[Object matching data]
= Beginning of Section =

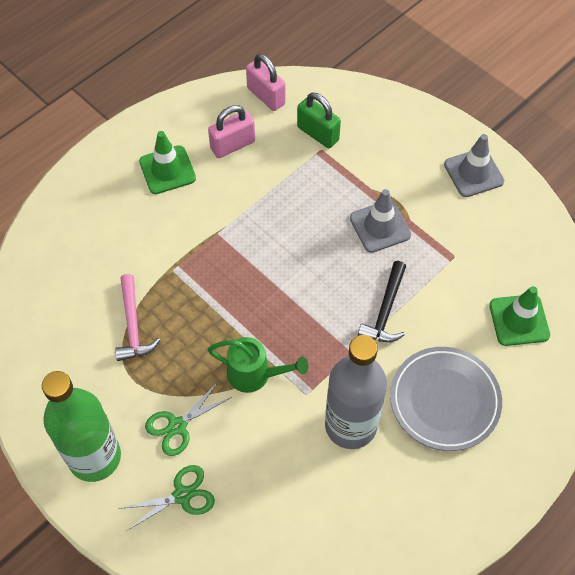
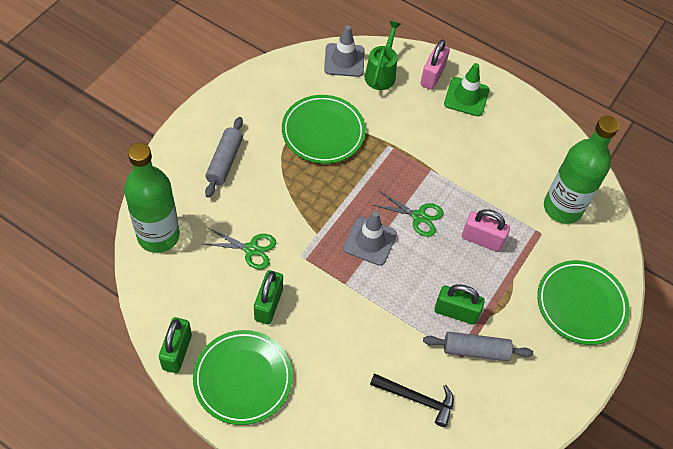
green bottle: 1 -> 2
green padlock: 1 -> 3
green plate: 0 -> 3
green traffic cone: 2 -> 1
grey bottle: 1 -> 0
grey plate: 1 -> 0
grey rolling pin: 0 -> 2
pink hammer: 1 -> 0

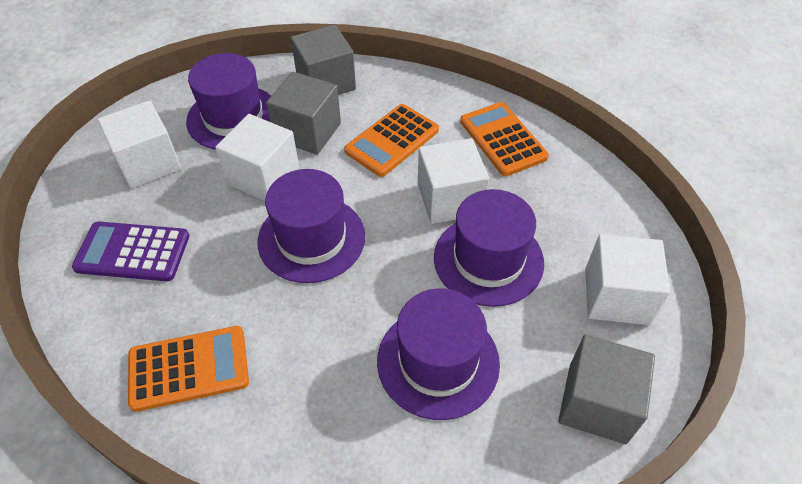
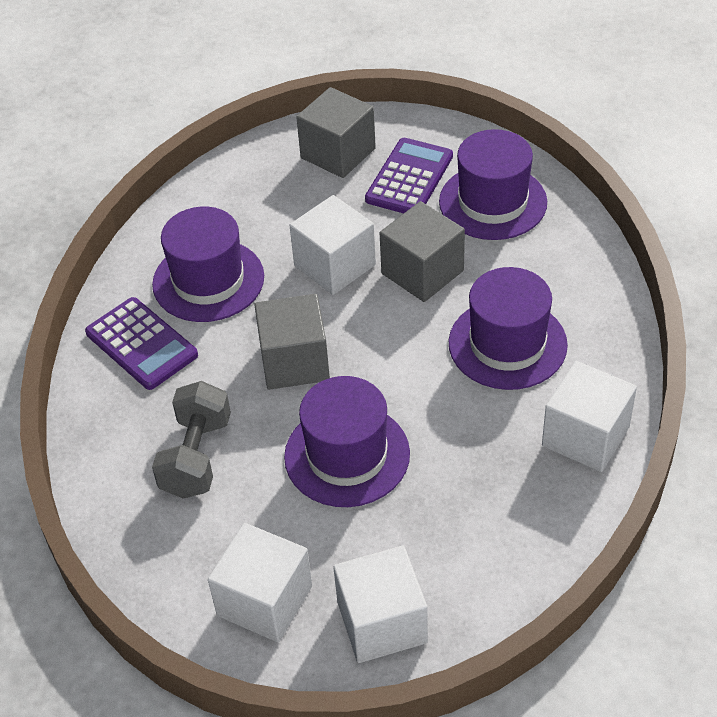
grey dumbbell: 0 -> 1
orange calculator: 3 -> 0
purple calculator: 1 -> 2

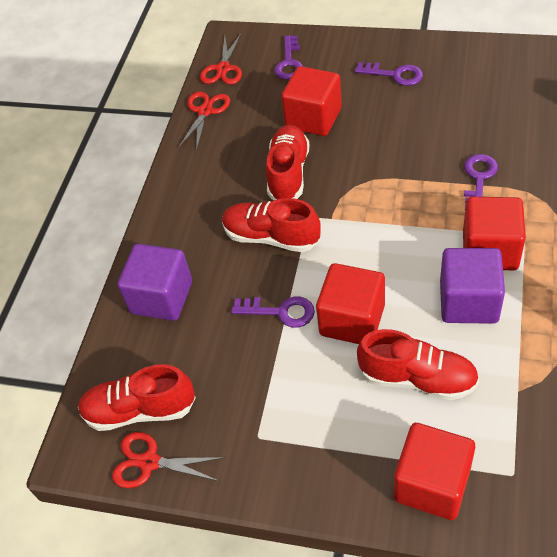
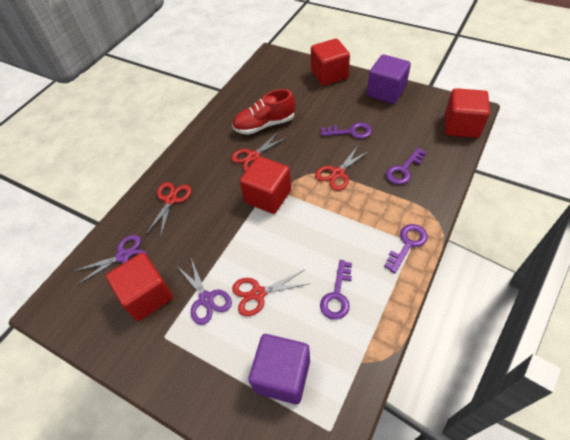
purple scissors: 0 -> 2
red scissors: 3 -> 4
red shoe: 4 -> 1

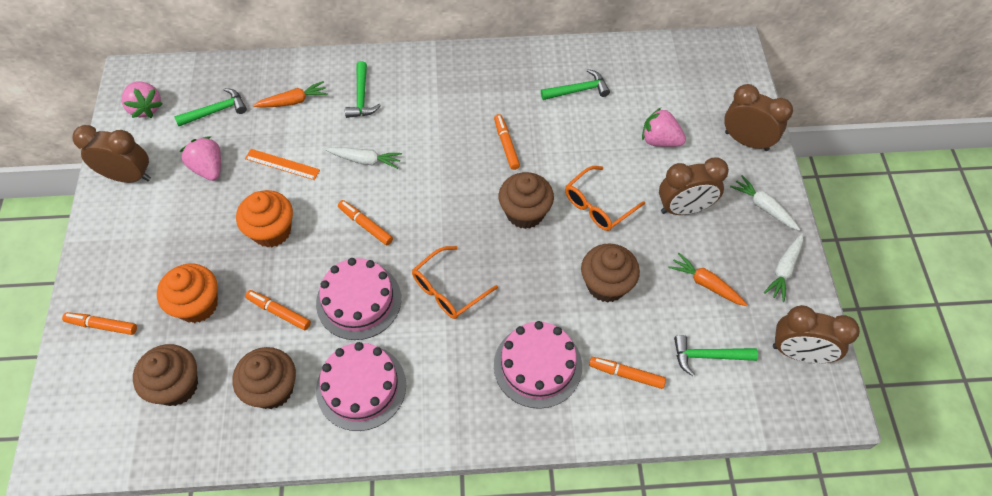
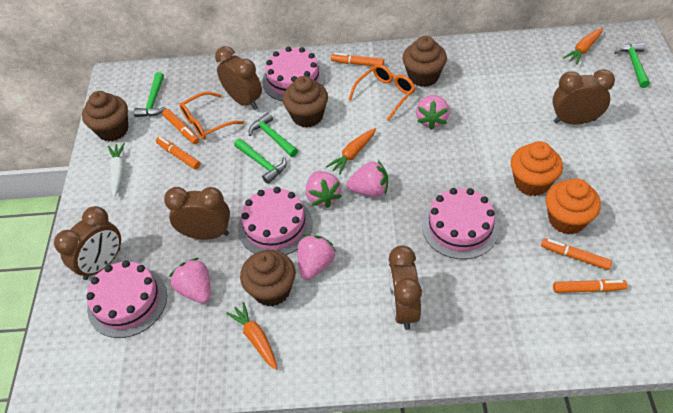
brown clock: 4 -> 5
orange carrot: 2 -> 3
orange ruler: 1 -> 0
pink cake: 3 -> 4
pink strawberry: 3 -> 5
white carrot: 3 -> 1

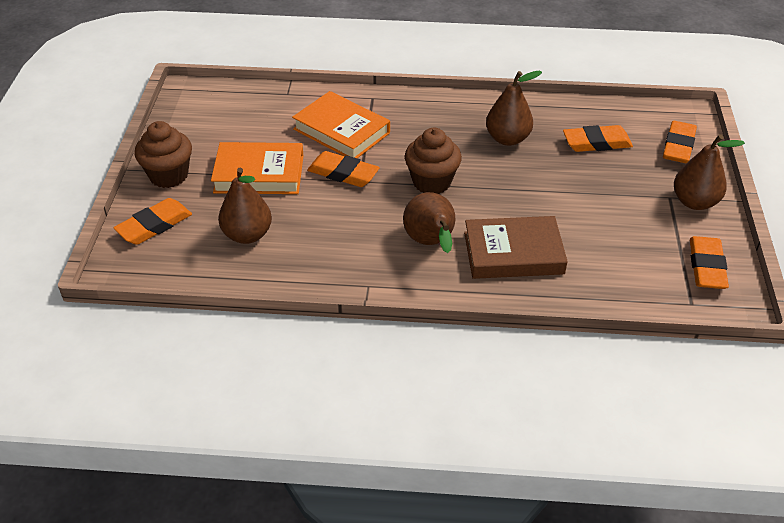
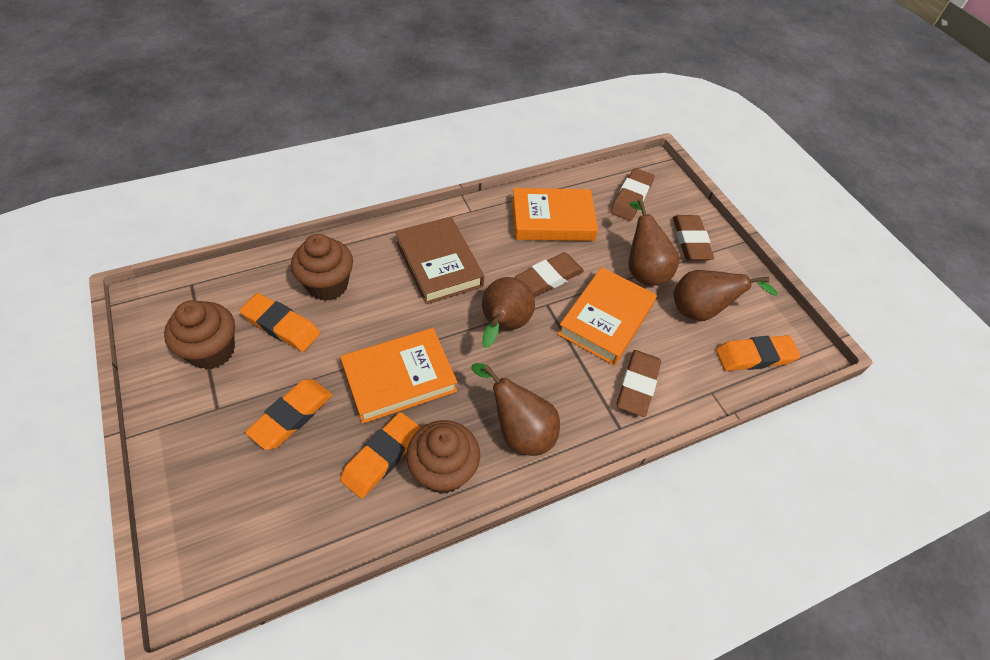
brown cupcake: 2 -> 3
brown eraser: 0 -> 4
orange book: 2 -> 3
orange eraser: 5 -> 4

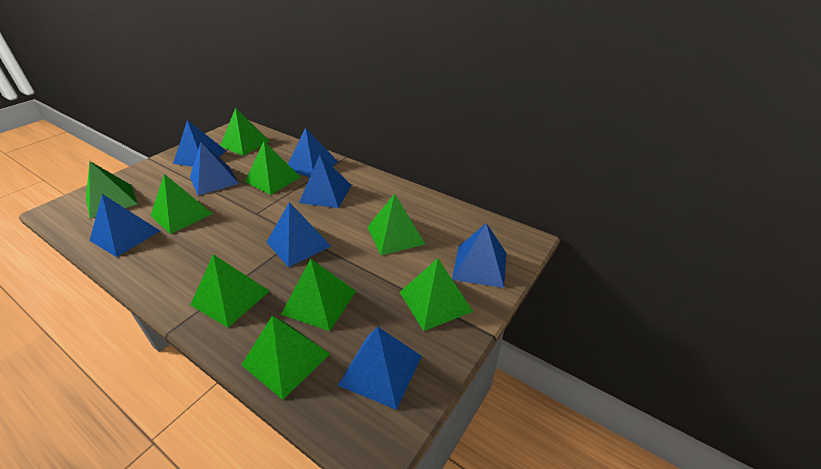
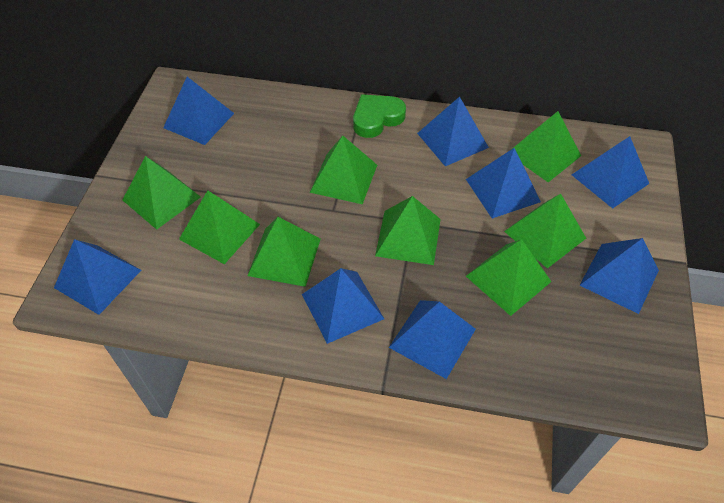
green heart: 0 -> 1
green pyramid: 9 -> 8

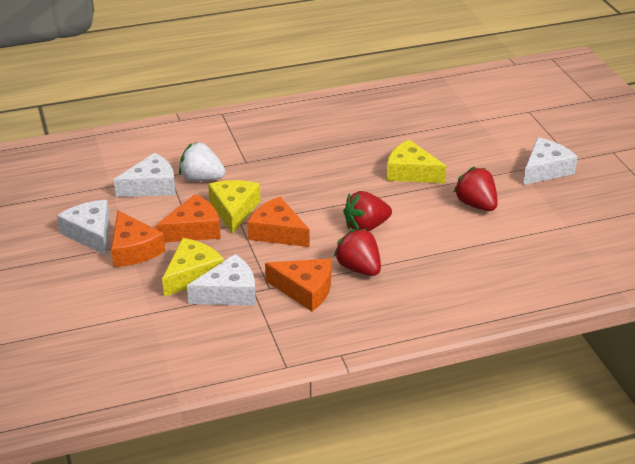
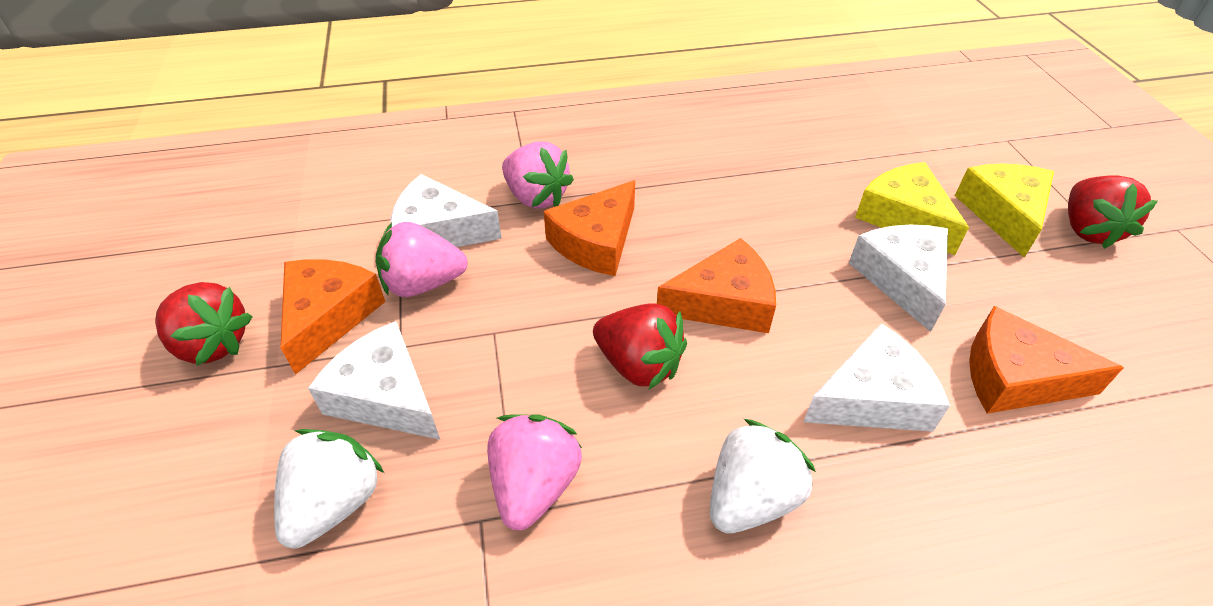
pink strawberry: 0 -> 3
white strawberry: 1 -> 2
yellow cheese: 3 -> 2

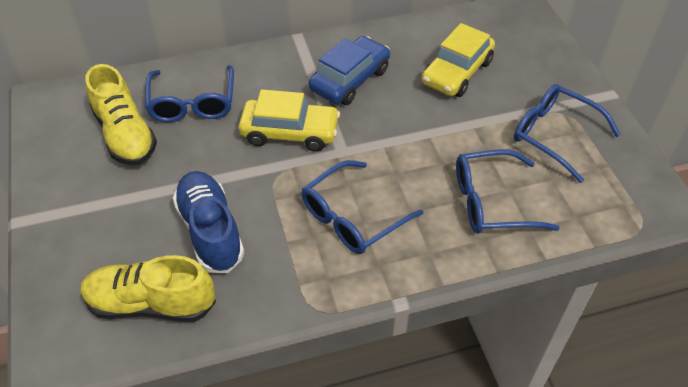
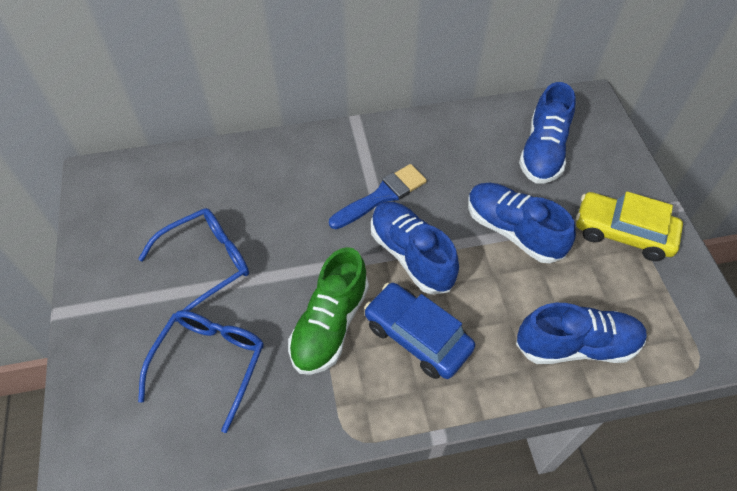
blue brush: 0 -> 1
blue glasses: 4 -> 2
blue shoe: 1 -> 4
green shoe: 0 -> 1
yellow car: 2 -> 1
yellow shoe: 2 -> 0

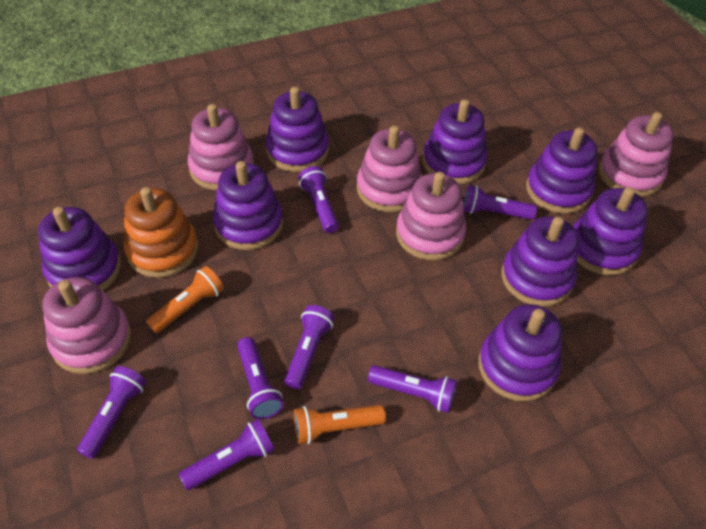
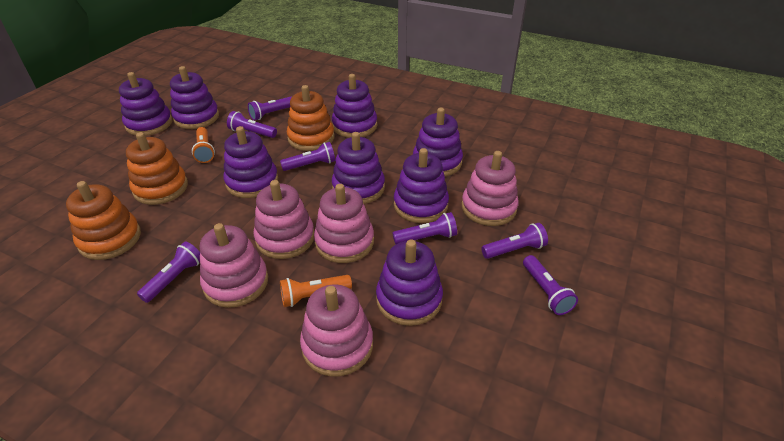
orange stacking toy: 1 -> 3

= End of Section =

» **Exercise goal**:
Repeat only the lines between the start of the data and the line with "brown cupcake: 2 -> 3", including those two lines, and skip the pictures.

» **Output**:
green bottle: 1 -> 2
green padlock: 1 -> 3
green plate: 0 -> 3
green traffic cone: 2 -> 1
grey bottle: 1 -> 0
grey plate: 1 -> 0
grey rolling pin: 0 -> 2
pink hammer: 1 -> 0

grey dumbbell: 0 -> 1
orange calculator: 3 -> 0
purple calculator: 1 -> 2

purple scissors: 0 -> 2
red scissors: 3 -> 4
red shoe: 4 -> 1

brown clock: 4 -> 5
orange carrot: 2 -> 3
orange ruler: 1 -> 0
pink cake: 3 -> 4
pink strawberry: 3 -> 5
white carrot: 3 -> 1

brown cupcake: 2 -> 3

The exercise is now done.